### REQUIRED WORK
Taking the entries below, transcribe only the lines starting with the one with "green star: moved" and going on through the one with "black star: moved 12 px right", exactly as written, without the pictures.

### RECORDS FOR THIS EXERCISE
*** Block opens ***

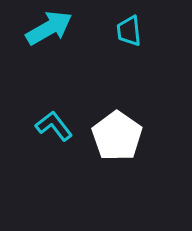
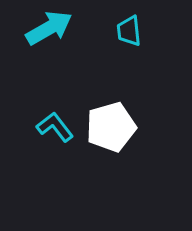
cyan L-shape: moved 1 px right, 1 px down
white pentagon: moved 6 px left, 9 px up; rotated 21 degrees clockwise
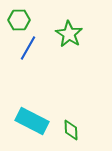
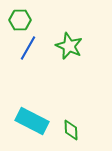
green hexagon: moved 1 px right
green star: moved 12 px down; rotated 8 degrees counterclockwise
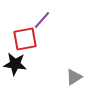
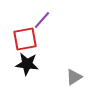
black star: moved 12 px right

*** Block closes ***
*** Block opens ***

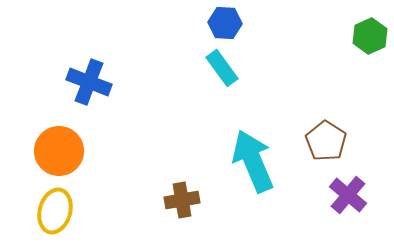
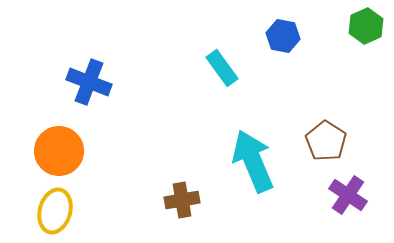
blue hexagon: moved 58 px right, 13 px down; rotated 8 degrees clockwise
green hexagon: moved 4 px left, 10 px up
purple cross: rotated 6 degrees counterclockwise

*** Block closes ***

### SOLUTION
green star: moved 12 px down; rotated 8 degrees counterclockwise
black star: moved 12 px right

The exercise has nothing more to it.